- **What you are asked to do**: Transcribe the records word for word, from their first line through the line that holds "white triangle at (73, 375): moved 4 px down", including both of those lines.

- **Supplied material**:

● ● ● ● ●

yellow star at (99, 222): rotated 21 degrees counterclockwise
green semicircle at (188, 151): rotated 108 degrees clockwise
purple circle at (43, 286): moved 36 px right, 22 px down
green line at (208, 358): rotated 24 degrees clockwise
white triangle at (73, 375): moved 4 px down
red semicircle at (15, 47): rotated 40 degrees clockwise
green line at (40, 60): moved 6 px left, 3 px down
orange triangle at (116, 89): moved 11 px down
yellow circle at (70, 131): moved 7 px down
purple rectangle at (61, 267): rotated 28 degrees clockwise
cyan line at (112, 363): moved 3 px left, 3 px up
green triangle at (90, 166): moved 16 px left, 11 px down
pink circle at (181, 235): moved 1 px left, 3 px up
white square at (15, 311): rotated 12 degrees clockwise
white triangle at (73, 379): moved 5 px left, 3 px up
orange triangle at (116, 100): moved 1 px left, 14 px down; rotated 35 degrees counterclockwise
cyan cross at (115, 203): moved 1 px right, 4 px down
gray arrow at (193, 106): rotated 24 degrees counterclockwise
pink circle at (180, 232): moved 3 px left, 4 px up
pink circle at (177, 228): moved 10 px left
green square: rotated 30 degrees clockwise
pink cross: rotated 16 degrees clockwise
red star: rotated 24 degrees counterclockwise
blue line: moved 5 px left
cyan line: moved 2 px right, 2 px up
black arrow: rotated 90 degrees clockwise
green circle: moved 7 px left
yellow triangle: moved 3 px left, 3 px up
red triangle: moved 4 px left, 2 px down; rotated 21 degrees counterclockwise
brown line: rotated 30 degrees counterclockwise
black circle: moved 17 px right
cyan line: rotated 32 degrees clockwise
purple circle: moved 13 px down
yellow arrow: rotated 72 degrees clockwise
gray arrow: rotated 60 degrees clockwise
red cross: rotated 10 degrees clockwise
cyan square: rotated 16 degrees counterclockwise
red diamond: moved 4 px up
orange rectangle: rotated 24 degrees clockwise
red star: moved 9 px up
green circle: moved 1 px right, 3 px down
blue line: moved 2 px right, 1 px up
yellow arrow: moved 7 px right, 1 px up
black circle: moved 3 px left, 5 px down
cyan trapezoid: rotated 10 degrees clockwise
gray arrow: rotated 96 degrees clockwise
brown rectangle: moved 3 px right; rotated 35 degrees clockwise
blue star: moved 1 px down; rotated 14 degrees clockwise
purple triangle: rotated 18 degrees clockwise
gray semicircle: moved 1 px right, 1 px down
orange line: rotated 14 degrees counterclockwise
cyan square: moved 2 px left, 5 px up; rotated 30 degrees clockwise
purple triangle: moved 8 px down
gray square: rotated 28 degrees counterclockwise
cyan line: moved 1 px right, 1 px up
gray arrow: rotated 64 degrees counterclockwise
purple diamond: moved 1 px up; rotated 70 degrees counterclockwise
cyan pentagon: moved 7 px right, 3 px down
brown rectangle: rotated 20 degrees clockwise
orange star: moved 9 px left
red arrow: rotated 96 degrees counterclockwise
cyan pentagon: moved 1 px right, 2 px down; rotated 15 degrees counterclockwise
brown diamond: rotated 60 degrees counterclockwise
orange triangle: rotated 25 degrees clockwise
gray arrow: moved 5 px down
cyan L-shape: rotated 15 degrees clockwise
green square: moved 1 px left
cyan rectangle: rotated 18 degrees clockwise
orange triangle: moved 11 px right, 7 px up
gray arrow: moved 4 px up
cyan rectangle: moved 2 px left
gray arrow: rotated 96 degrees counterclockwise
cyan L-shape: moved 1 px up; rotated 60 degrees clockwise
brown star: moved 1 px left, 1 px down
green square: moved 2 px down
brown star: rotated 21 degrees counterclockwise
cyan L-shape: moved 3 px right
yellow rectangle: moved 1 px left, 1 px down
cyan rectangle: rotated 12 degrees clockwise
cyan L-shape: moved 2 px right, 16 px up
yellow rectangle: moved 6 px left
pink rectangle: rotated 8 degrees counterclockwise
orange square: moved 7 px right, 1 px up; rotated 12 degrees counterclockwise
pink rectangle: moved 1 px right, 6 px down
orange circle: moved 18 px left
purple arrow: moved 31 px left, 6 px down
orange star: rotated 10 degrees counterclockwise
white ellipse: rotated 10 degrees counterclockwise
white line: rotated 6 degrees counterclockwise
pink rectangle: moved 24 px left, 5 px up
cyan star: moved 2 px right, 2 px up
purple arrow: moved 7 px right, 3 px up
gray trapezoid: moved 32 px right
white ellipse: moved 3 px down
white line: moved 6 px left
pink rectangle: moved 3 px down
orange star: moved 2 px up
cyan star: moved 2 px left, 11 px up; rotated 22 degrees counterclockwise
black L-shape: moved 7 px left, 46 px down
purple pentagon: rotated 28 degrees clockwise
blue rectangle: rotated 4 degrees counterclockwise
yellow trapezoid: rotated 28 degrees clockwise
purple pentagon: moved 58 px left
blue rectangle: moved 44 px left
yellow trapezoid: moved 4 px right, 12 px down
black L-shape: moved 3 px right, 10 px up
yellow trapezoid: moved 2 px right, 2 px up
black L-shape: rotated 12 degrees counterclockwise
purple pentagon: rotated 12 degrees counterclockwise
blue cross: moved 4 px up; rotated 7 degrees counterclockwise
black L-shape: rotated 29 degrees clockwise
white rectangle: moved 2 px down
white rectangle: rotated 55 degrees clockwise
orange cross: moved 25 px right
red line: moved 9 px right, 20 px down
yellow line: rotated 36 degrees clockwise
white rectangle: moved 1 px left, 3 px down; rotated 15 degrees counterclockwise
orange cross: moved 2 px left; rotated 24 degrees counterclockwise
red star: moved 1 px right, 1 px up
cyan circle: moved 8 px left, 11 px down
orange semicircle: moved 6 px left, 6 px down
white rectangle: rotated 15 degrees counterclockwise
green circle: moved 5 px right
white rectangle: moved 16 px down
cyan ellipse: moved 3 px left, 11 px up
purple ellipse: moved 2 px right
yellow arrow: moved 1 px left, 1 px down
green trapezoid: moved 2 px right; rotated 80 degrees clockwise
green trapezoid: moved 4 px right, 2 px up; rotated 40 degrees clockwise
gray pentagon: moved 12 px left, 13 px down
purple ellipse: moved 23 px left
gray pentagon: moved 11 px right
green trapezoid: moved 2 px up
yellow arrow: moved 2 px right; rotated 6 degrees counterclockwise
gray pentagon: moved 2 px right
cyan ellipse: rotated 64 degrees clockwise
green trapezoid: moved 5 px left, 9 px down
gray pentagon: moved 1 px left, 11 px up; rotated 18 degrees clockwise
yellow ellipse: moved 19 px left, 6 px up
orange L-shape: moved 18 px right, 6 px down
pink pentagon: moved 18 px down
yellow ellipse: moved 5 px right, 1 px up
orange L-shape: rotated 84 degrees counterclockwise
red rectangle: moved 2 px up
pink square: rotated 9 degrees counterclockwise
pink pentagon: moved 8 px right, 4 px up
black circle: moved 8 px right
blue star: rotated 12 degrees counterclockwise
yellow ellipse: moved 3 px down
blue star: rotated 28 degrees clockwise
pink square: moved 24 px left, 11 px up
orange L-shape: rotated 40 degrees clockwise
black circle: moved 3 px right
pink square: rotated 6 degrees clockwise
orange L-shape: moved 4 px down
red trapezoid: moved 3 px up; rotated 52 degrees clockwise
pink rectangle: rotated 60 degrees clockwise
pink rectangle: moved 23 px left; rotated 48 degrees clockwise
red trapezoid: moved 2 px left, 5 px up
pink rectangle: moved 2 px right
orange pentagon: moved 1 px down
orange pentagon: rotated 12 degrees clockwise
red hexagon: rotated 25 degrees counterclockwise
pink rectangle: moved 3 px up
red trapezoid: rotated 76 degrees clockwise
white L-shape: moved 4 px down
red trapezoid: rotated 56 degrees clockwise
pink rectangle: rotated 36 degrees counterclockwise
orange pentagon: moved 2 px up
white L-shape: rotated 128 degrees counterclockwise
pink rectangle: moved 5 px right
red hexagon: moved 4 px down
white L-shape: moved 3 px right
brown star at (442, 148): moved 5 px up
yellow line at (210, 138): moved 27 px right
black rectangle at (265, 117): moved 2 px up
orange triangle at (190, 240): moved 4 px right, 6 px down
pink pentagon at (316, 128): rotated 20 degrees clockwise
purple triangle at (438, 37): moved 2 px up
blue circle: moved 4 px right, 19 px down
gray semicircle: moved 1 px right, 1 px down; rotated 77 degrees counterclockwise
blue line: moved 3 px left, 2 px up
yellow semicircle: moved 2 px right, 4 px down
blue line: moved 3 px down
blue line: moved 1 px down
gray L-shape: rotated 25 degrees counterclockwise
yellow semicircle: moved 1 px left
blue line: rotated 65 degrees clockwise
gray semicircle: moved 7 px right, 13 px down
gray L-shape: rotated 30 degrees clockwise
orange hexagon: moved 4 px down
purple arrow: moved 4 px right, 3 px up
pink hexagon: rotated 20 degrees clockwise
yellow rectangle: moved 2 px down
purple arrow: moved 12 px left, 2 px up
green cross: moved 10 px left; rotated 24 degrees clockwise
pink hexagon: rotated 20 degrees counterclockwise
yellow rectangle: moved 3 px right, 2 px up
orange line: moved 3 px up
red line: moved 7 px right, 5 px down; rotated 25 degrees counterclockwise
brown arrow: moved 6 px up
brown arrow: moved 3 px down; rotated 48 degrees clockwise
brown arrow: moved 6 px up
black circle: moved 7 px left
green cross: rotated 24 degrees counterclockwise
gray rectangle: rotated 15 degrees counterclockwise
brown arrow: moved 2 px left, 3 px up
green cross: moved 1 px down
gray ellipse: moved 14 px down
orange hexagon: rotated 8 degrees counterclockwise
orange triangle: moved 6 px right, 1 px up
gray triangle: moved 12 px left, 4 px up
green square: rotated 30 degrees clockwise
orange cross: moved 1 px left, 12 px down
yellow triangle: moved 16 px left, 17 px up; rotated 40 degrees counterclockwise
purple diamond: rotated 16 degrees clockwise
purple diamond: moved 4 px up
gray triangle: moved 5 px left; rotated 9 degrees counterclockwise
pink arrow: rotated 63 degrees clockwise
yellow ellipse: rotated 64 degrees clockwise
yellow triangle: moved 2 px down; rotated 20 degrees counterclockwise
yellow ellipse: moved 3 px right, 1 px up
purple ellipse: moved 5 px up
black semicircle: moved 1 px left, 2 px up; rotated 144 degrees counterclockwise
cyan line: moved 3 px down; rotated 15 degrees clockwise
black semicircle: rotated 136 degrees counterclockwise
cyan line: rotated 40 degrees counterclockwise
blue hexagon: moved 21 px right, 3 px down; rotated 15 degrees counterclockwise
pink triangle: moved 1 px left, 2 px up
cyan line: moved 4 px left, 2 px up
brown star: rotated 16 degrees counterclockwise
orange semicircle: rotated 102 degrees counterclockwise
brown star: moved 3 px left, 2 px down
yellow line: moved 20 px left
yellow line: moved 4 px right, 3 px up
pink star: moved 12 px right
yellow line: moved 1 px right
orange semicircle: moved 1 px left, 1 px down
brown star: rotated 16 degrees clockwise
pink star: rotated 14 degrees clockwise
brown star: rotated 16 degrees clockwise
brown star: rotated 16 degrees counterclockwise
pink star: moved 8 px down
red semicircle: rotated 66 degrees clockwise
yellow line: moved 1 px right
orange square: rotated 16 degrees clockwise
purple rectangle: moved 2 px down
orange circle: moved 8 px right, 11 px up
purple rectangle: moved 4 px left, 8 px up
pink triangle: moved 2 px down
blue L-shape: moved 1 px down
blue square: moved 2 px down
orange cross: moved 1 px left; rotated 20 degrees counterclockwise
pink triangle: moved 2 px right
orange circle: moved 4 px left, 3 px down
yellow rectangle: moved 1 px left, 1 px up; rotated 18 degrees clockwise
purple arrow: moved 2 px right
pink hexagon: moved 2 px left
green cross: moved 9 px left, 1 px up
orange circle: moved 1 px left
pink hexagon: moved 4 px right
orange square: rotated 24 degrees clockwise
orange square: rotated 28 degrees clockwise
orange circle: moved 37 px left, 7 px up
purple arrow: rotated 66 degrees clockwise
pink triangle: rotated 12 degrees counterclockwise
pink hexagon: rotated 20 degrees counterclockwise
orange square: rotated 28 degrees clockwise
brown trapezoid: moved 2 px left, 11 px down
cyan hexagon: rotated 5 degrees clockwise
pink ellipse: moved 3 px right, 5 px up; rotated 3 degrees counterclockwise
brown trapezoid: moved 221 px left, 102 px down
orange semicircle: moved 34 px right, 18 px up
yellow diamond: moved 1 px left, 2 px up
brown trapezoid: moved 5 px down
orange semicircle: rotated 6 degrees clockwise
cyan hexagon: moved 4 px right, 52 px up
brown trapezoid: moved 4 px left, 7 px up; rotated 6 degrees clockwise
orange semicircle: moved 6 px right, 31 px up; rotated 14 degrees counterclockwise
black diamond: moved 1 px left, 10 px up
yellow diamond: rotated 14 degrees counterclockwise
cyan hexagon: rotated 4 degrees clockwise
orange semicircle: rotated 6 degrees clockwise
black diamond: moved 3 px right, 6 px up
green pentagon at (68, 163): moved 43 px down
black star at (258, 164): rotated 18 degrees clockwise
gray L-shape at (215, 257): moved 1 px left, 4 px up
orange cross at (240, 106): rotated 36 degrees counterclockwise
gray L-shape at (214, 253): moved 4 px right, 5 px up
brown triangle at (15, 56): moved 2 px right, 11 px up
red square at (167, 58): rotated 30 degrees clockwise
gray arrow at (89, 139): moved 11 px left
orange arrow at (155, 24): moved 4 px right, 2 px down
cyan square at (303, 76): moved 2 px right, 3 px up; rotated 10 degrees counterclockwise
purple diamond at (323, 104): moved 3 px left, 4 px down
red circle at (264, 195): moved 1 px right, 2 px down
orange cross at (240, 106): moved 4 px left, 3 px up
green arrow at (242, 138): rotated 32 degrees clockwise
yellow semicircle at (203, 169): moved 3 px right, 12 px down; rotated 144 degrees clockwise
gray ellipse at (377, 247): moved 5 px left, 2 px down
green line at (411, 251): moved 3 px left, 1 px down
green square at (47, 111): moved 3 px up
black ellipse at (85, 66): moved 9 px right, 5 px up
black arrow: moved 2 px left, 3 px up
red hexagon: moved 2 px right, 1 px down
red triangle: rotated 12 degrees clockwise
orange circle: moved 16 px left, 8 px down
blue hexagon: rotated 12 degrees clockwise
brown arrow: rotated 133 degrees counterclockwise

● ● ● ● ●

- **Answer for this exercise**:
yellow star at (99, 222): rotated 21 degrees counterclockwise
green semicircle at (188, 151): rotated 108 degrees clockwise
purple circle at (43, 286): moved 36 px right, 22 px down
green line at (208, 358): rotated 24 degrees clockwise
white triangle at (73, 375): moved 4 px down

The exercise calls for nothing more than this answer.